--- Records to process Enclosed Below ---

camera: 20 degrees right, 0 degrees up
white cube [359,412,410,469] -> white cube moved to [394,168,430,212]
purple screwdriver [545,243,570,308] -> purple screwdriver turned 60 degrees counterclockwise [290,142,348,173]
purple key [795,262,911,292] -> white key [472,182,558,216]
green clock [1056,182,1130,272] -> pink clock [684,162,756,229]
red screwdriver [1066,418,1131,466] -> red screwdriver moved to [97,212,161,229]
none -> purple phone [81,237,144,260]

--- End of Enclosed Records to process ---

Work required:
Only the lines from the first line of the material above through the line that contains "purple key [795,262,911,292]" should be quoted, each one exactly.

Written response:
camera: 20 degrees right, 0 degrees up
white cube [359,412,410,469] -> white cube moved to [394,168,430,212]
purple screwdriver [545,243,570,308] -> purple screwdriver turned 60 degrees counterclockwise [290,142,348,173]
purple key [795,262,911,292] -> white key [472,182,558,216]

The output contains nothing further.